> [Task directions]:
Your response should consist solely of the lines from the one containing "SP1: speaker 16R" through the end of the data, copied exactly.

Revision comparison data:
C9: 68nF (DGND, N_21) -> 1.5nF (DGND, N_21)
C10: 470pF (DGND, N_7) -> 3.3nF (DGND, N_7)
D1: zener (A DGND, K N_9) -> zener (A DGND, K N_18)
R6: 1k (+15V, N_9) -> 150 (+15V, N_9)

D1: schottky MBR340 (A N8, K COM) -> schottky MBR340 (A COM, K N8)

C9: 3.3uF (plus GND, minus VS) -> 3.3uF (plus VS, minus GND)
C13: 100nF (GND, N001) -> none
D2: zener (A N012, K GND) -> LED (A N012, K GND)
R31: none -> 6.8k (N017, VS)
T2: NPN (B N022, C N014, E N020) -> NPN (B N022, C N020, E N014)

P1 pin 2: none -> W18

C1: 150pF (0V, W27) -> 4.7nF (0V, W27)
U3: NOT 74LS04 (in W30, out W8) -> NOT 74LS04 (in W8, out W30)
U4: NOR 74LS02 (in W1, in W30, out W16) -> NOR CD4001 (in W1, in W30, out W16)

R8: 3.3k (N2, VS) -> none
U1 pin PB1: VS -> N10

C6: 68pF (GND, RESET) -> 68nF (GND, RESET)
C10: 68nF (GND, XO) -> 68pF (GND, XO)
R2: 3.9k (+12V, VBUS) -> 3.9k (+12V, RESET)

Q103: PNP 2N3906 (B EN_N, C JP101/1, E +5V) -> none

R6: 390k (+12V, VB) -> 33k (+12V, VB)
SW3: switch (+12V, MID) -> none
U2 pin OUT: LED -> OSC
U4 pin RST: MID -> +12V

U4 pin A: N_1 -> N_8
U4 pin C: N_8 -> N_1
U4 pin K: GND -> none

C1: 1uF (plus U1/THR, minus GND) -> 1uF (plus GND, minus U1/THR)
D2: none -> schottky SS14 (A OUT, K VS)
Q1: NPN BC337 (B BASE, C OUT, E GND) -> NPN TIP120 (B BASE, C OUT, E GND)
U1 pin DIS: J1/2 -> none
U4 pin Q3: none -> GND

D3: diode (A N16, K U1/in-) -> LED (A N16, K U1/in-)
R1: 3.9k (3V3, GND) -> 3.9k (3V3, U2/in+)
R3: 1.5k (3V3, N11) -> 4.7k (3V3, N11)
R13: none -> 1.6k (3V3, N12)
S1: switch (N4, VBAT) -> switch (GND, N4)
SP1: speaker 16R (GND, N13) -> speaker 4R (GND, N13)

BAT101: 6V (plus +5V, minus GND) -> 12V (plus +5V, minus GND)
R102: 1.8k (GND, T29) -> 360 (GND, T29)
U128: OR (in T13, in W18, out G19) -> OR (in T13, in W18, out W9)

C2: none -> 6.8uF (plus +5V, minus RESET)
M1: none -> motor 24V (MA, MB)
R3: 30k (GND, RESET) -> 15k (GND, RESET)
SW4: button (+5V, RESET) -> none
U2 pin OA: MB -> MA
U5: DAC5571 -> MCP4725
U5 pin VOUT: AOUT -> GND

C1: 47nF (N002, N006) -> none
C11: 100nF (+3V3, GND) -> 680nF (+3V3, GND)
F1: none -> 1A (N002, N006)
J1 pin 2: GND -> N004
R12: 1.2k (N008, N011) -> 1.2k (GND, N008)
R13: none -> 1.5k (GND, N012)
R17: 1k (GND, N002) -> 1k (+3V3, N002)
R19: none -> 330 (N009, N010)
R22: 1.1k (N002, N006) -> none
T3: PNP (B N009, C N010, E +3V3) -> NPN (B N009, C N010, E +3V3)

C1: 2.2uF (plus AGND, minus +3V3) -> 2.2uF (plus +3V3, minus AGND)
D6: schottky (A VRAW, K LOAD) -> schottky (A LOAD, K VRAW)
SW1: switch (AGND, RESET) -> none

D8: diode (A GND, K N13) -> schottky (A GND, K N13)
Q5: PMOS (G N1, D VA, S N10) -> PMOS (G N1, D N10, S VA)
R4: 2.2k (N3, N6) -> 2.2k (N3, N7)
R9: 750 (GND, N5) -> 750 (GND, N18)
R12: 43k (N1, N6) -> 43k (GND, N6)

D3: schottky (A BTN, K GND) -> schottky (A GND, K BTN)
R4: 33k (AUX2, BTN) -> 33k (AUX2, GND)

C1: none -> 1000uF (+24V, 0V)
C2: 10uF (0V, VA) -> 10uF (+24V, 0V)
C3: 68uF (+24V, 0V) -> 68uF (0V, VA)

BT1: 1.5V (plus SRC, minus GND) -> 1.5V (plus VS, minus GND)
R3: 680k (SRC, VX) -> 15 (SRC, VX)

> [Answer section]:
SP1: speaker 16R (GND, N13) -> speaker 4R (GND, N13)

BAT101: 6V (plus +5V, minus GND) -> 12V (plus +5V, minus GND)
R102: 1.8k (GND, T29) -> 360 (GND, T29)
U128: OR (in T13, in W18, out G19) -> OR (in T13, in W18, out W9)

C2: none -> 6.8uF (plus +5V, minus RESET)
M1: none -> motor 24V (MA, MB)
R3: 30k (GND, RESET) -> 15k (GND, RESET)
SW4: button (+5V, RESET) -> none
U2 pin OA: MB -> MA
U5: DAC5571 -> MCP4725
U5 pin VOUT: AOUT -> GND

C1: 47nF (N002, N006) -> none
C11: 100nF (+3V3, GND) -> 680nF (+3V3, GND)
F1: none -> 1A (N002, N006)
J1 pin 2: GND -> N004
R12: 1.2k (N008, N011) -> 1.2k (GND, N008)
R13: none -> 1.5k (GND, N012)
R17: 1k (GND, N002) -> 1k (+3V3, N002)
R19: none -> 330 (N009, N010)
R22: 1.1k (N002, N006) -> none
T3: PNP (B N009, C N010, E +3V3) -> NPN (B N009, C N010, E +3V3)

C1: 2.2uF (plus AGND, minus +3V3) -> 2.2uF (plus +3V3, minus AGND)
D6: schottky (A VRAW, K LOAD) -> schottky (A LOAD, K VRAW)
SW1: switch (AGND, RESET) -> none

D8: diode (A GND, K N13) -> schottky (A GND, K N13)
Q5: PMOS (G N1, D VA, S N10) -> PMOS (G N1, D N10, S VA)
R4: 2.2k (N3, N6) -> 2.2k (N3, N7)
R9: 750 (GND, N5) -> 750 (GND, N18)
R12: 43k (N1, N6) -> 43k (GND, N6)

D3: schottky (A BTN, K GND) -> schottky (A GND, K BTN)
R4: 33k (AUX2, BTN) -> 33k (AUX2, GND)

C1: none -> 1000uF (+24V, 0V)
C2: 10uF (0V, VA) -> 10uF (+24V, 0V)
C3: 68uF (+24V, 0V) -> 68uF (0V, VA)

BT1: 1.5V (plus SRC, minus GND) -> 1.5V (plus VS, minus GND)
R3: 680k (SRC, VX) -> 15 (SRC, VX)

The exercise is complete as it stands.